(Dataset entries)
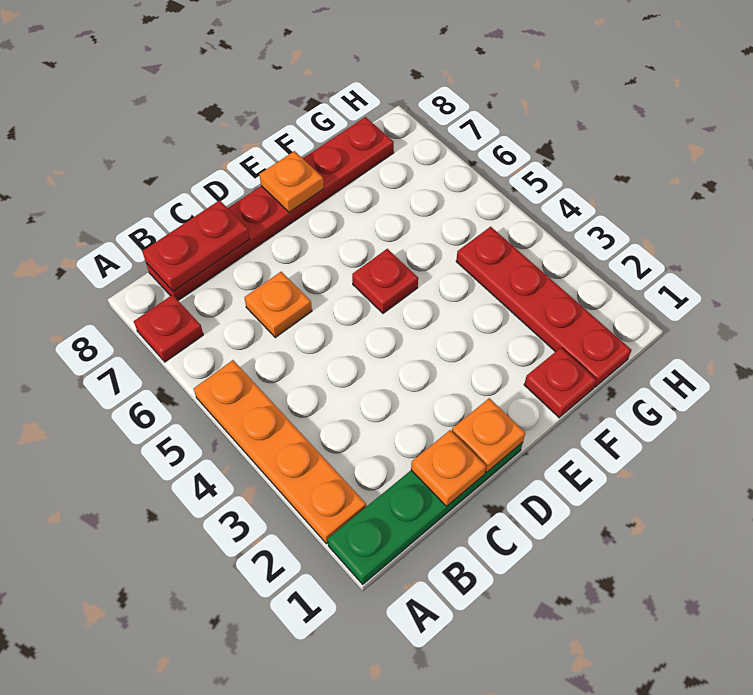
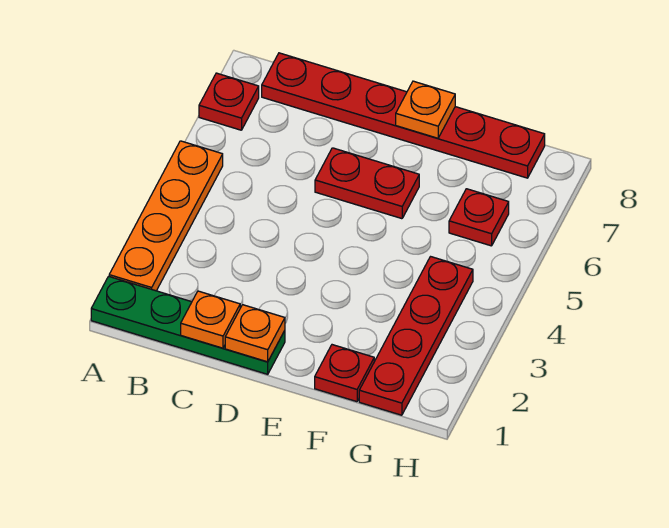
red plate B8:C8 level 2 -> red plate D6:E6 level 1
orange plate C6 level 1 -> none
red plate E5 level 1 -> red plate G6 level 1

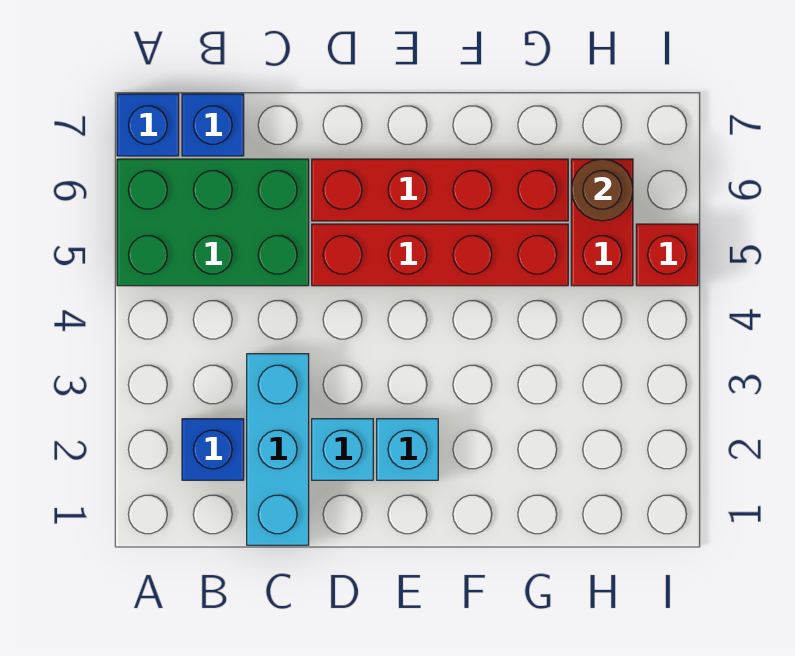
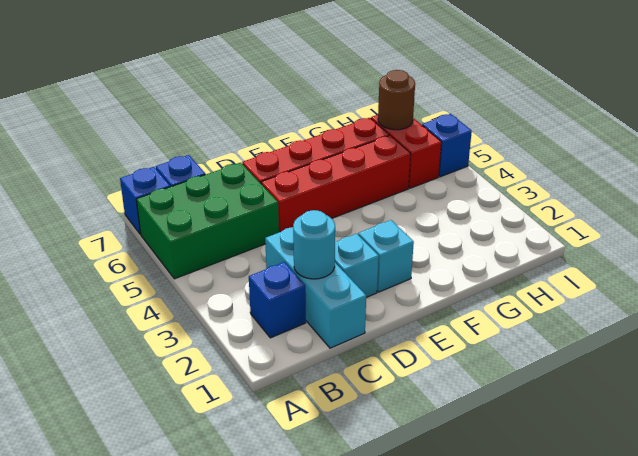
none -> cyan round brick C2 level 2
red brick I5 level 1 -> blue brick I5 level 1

Task objective:
Scan the records above. Return every line with "plate" in it.

Task solution:
red plate B8:C8 level 2 -> red plate D6:E6 level 1
orange plate C6 level 1 -> none
red plate E5 level 1 -> red plate G6 level 1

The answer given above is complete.